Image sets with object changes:

== Segment start ==

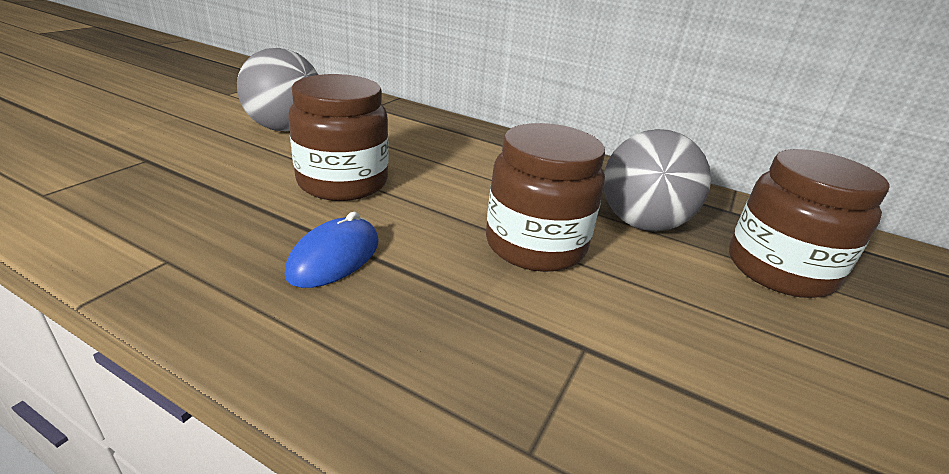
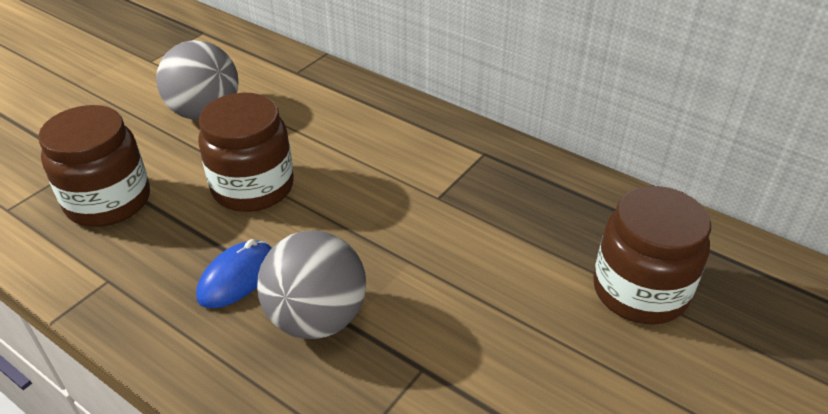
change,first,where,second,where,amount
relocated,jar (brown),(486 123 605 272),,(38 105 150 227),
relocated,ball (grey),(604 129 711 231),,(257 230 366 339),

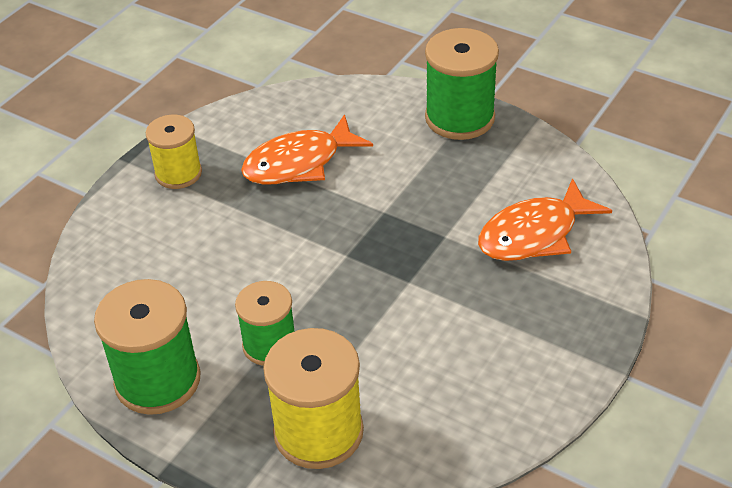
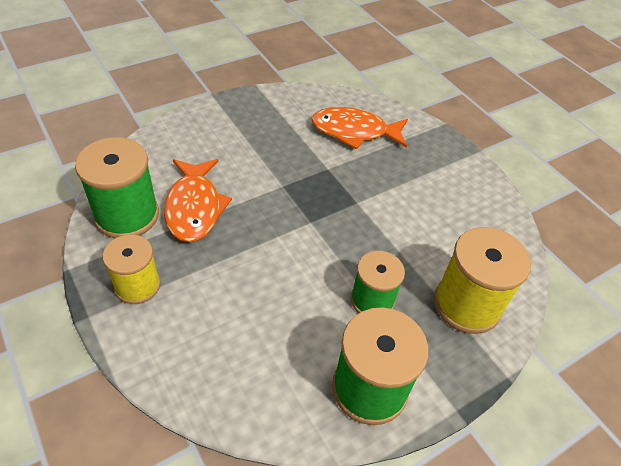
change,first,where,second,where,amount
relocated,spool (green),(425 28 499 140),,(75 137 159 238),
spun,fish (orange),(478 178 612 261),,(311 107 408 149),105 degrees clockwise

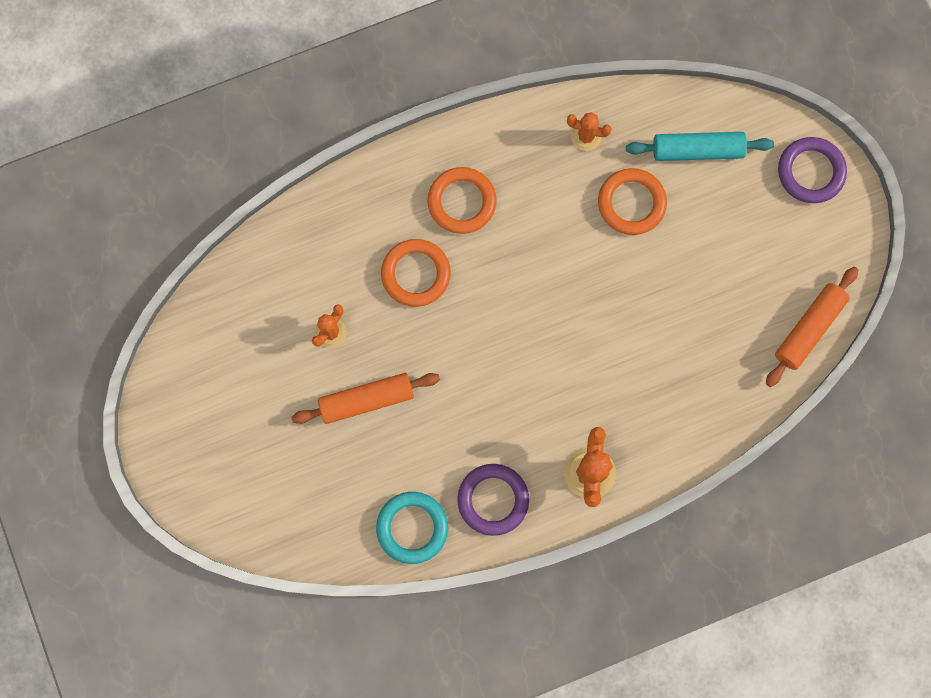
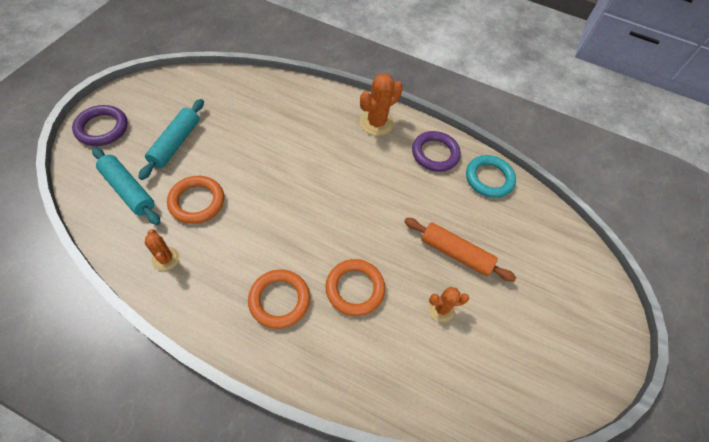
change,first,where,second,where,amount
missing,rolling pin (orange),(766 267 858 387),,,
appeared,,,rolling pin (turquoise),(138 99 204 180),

== Segment end ==

Work required. What is the number of lines in the records that hold the word "relocated"? Answer with that number only.

Exercise result. 3